→ Directions for this task
Would you print the records below word for word, without the pictures?

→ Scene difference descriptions
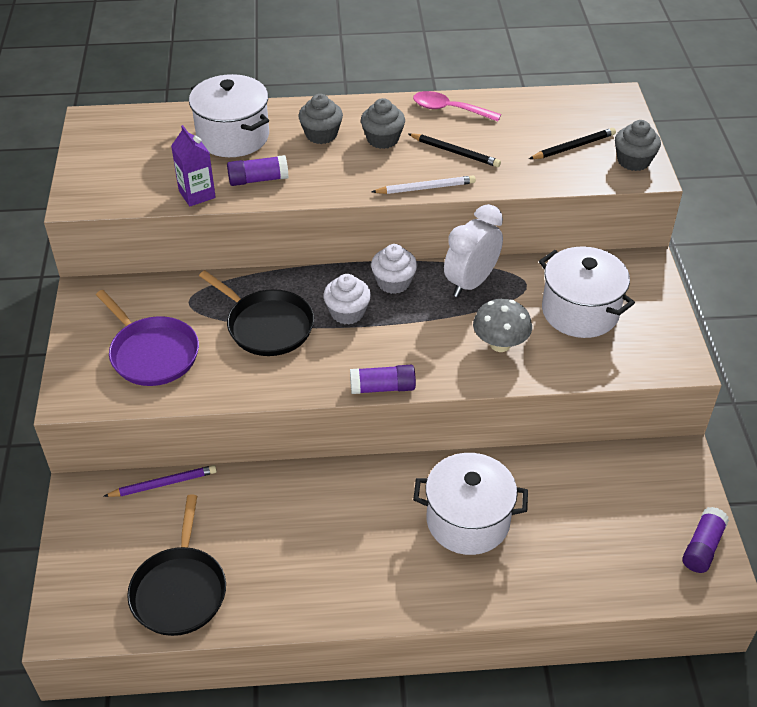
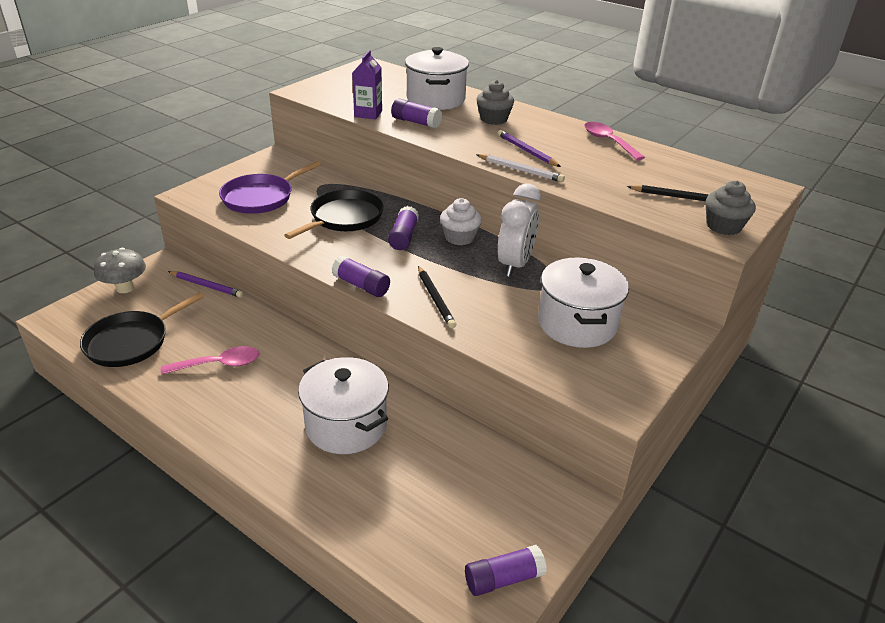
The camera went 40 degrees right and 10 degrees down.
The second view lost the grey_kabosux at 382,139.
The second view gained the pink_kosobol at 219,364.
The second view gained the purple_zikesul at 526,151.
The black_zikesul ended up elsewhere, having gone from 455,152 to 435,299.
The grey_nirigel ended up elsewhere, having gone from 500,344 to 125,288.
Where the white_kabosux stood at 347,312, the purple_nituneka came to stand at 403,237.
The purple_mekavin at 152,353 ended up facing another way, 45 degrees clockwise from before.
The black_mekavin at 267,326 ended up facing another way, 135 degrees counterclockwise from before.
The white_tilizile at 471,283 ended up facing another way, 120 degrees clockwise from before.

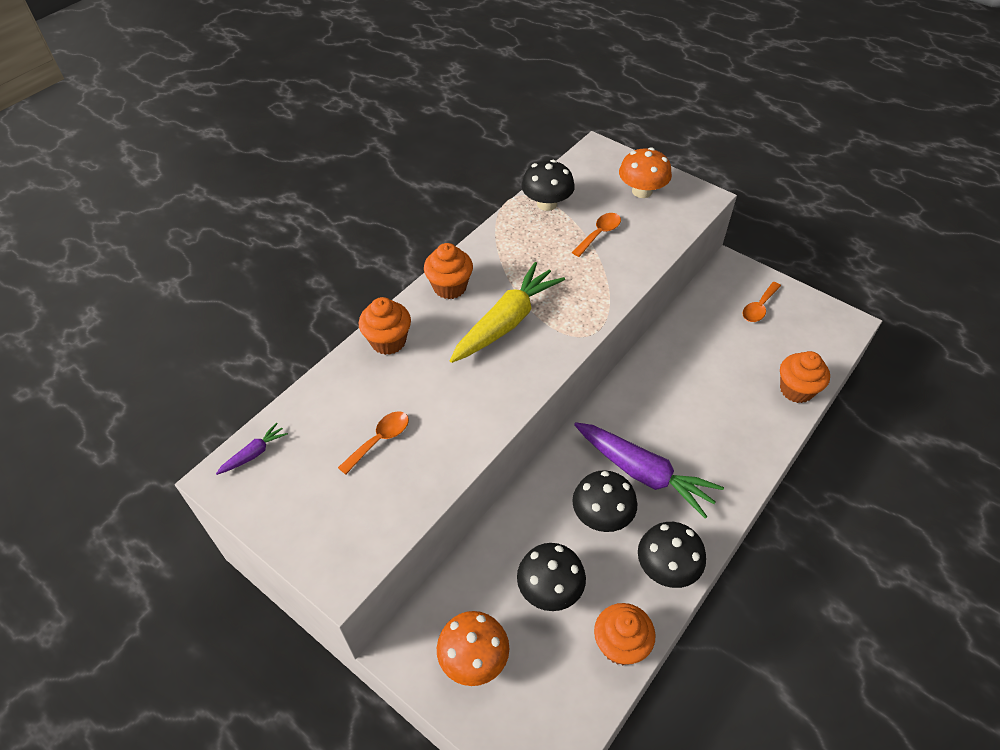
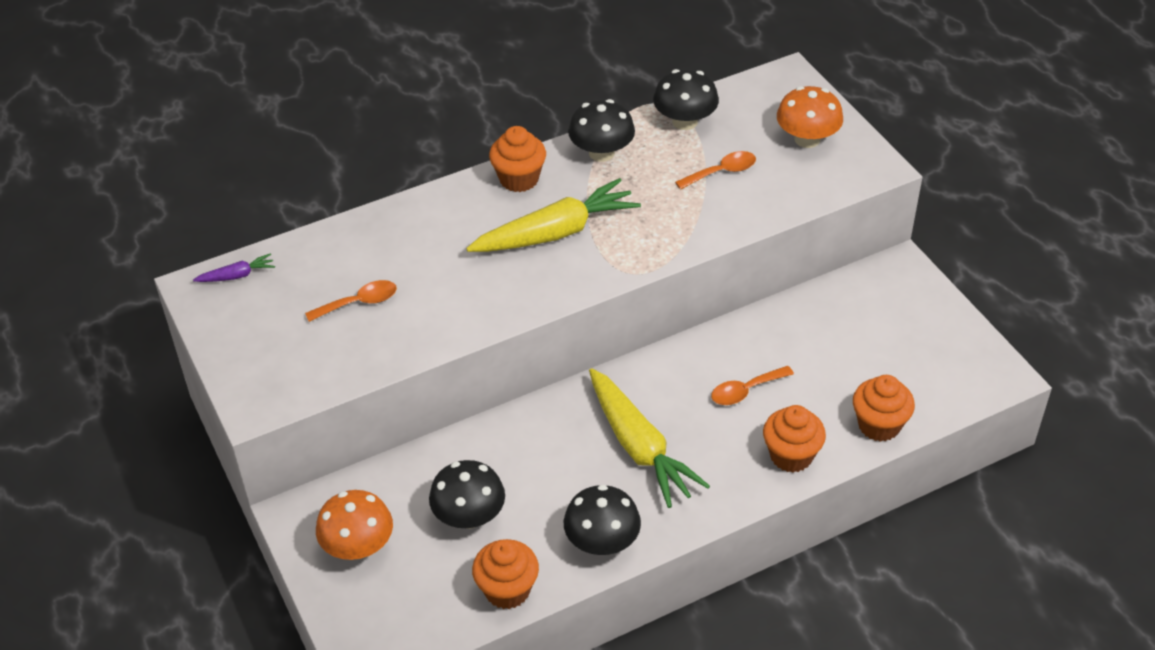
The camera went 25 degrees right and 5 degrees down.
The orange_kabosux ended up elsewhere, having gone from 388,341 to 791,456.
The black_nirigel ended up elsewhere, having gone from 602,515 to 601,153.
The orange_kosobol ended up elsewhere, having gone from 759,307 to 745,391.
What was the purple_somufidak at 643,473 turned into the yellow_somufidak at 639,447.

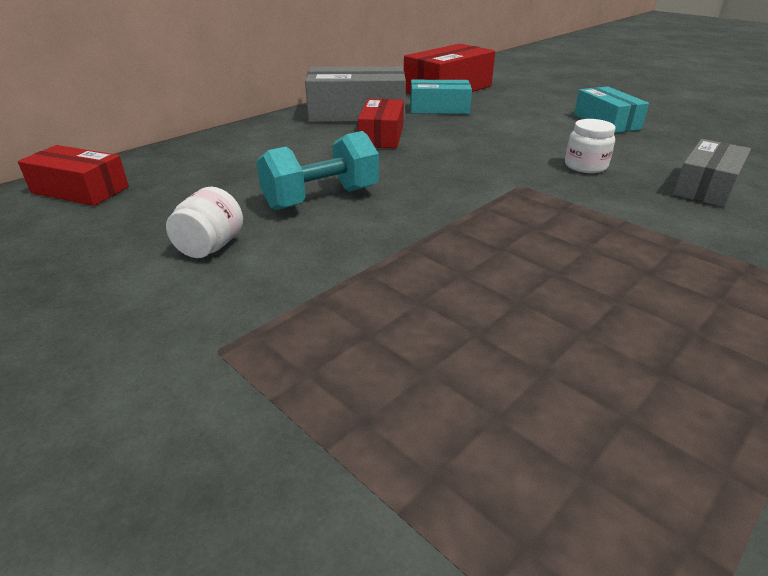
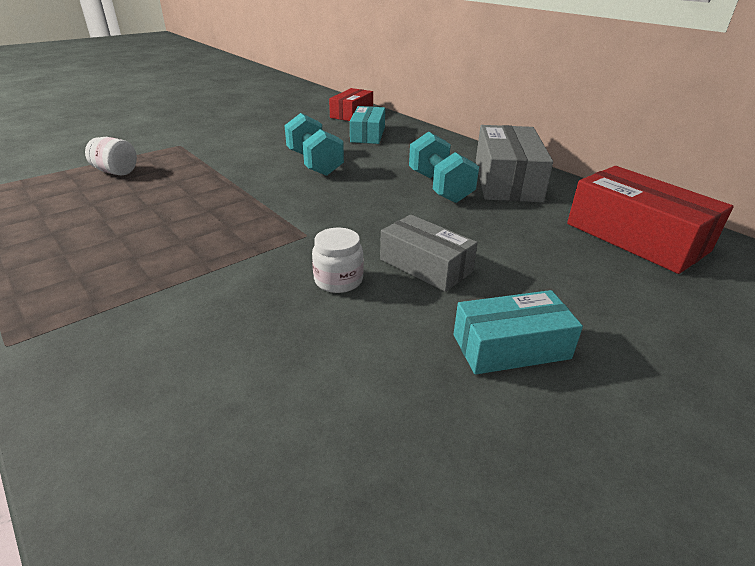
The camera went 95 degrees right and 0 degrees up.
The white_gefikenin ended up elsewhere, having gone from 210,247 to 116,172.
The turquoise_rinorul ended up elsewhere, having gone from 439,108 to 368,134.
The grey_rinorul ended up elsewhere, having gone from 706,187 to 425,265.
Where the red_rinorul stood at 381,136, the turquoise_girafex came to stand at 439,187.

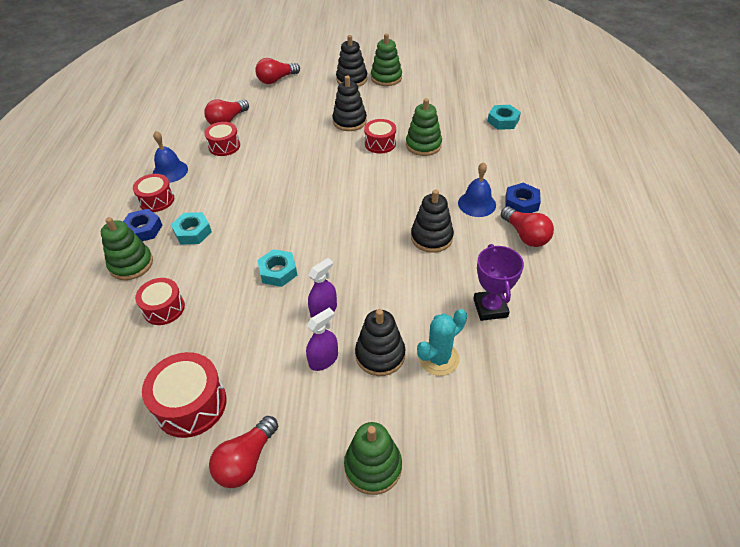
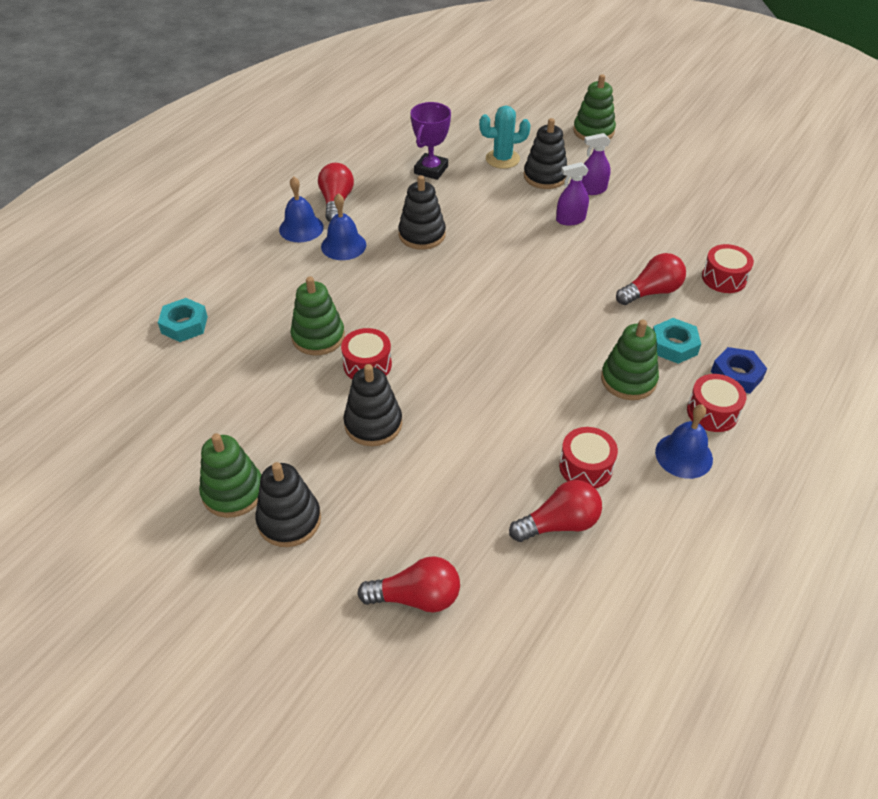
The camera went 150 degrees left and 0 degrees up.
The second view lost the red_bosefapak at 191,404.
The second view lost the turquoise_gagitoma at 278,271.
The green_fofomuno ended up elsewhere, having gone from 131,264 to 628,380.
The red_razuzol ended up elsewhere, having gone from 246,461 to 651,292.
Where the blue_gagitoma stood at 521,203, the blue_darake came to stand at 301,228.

→ Response area
The camera went 40 degrees right and 10 degrees down.
The second view lost the grey_kabosux at 382,139.
The second view gained the pink_kosobol at 219,364.
The second view gained the purple_zikesul at 526,151.
The black_zikesul ended up elsewhere, having gone from 455,152 to 435,299.
The grey_nirigel ended up elsewhere, having gone from 500,344 to 125,288.
Where the white_kabosux stood at 347,312, the purple_nituneka came to stand at 403,237.
The purple_mekavin at 152,353 ended up facing another way, 45 degrees clockwise from before.
The black_mekavin at 267,326 ended up facing another way, 135 degrees counterclockwise from before.
The white_tilizile at 471,283 ended up facing another way, 120 degrees clockwise from before.

The camera went 25 degrees right and 5 degrees down.
The orange_kabosux ended up elsewhere, having gone from 388,341 to 791,456.
The black_nirigel ended up elsewhere, having gone from 602,515 to 601,153.
The orange_kosobol ended up elsewhere, having gone from 759,307 to 745,391.
What was the purple_somufidak at 643,473 turned into the yellow_somufidak at 639,447.

The camera went 95 degrees right and 0 degrees up.
The white_gefikenin ended up elsewhere, having gone from 210,247 to 116,172.
The turquoise_rinorul ended up elsewhere, having gone from 439,108 to 368,134.
The grey_rinorul ended up elsewhere, having gone from 706,187 to 425,265.
Where the red_rinorul stood at 381,136, the turquoise_girafex came to stand at 439,187.

The camera went 150 degrees left and 0 degrees up.
The second view lost the red_bosefapak at 191,404.
The second view lost the turquoise_gagitoma at 278,271.
The green_fofomuno ended up elsewhere, having gone from 131,264 to 628,380.
The red_razuzol ended up elsewhere, having gone from 246,461 to 651,292.
Where the blue_gagitoma stood at 521,203, the blue_darake came to stand at 301,228.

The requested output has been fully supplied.